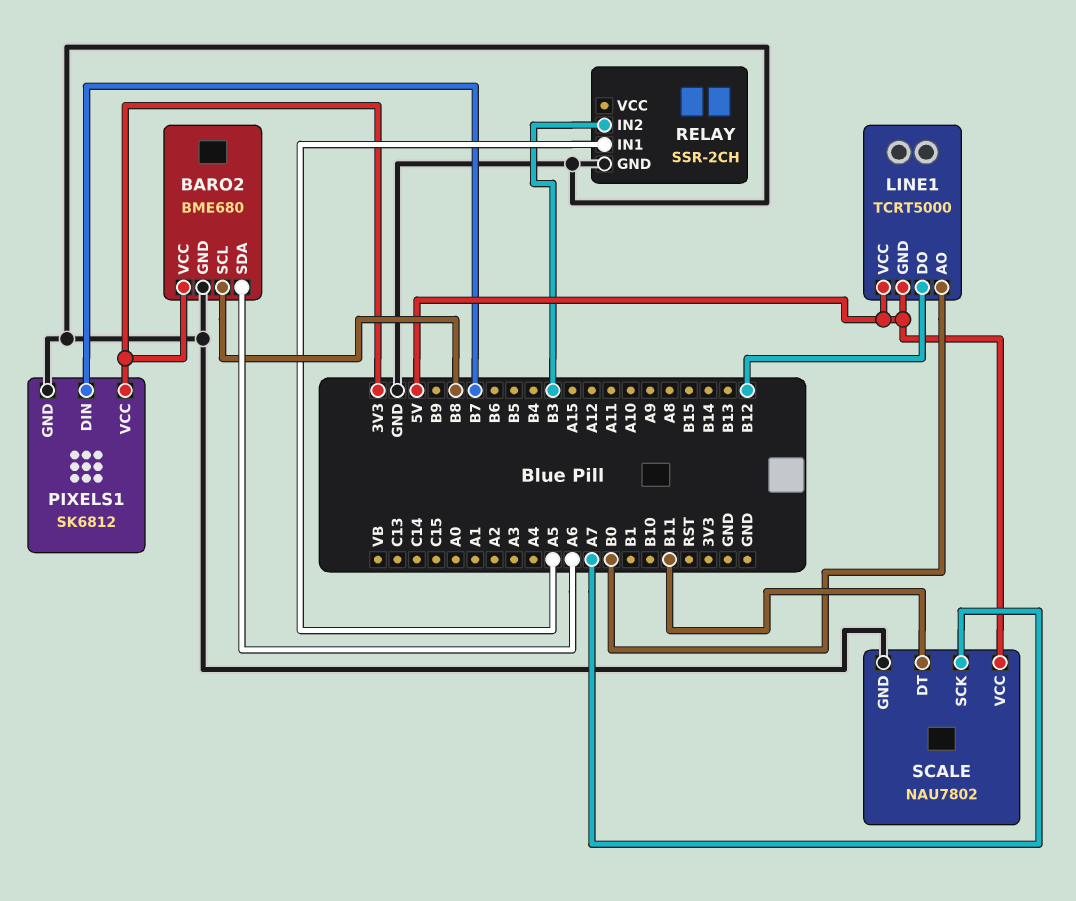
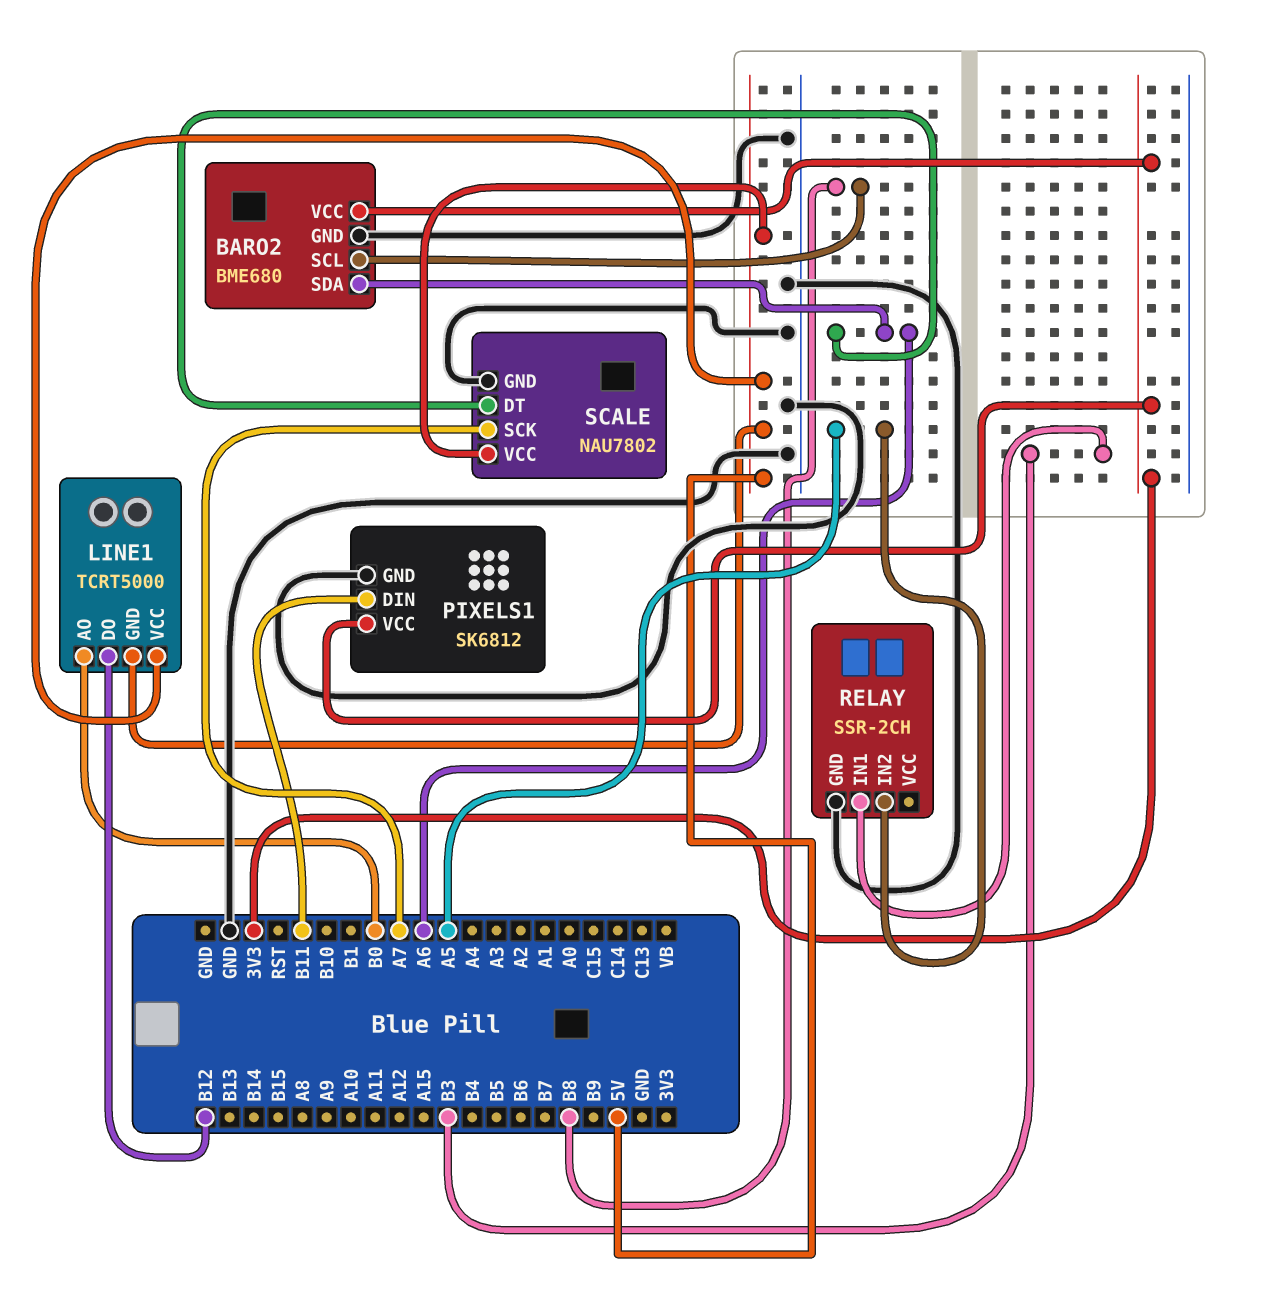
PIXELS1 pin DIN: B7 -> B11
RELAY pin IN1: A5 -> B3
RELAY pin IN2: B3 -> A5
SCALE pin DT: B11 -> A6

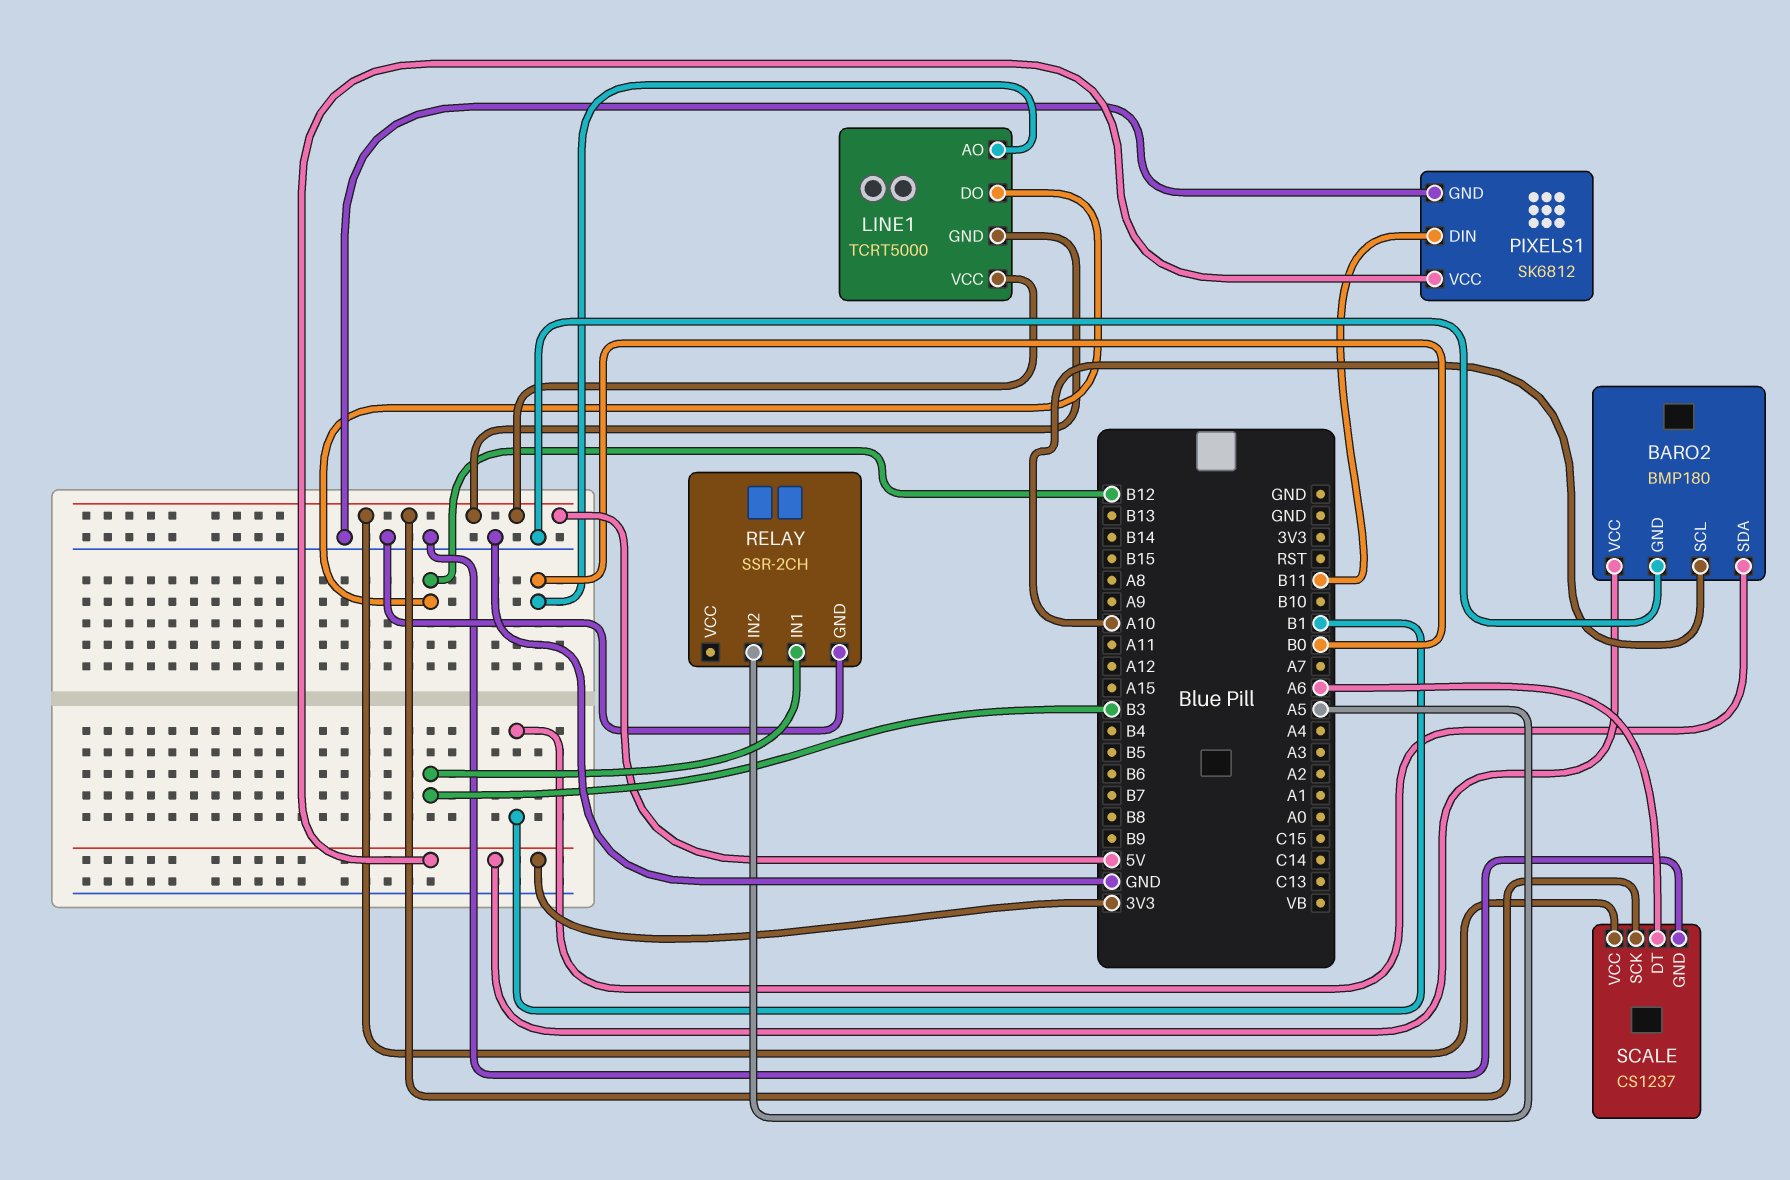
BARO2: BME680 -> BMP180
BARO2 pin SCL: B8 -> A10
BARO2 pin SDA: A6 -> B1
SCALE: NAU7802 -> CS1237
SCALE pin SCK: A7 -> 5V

--

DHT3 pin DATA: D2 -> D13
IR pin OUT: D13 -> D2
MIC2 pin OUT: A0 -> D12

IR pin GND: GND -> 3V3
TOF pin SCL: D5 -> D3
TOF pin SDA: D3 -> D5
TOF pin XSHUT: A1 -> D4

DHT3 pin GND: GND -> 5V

**Your assignment**
Each line of the listing that includes the word "SCALE" counts once; give the total as a single number.

**Solved problem**
3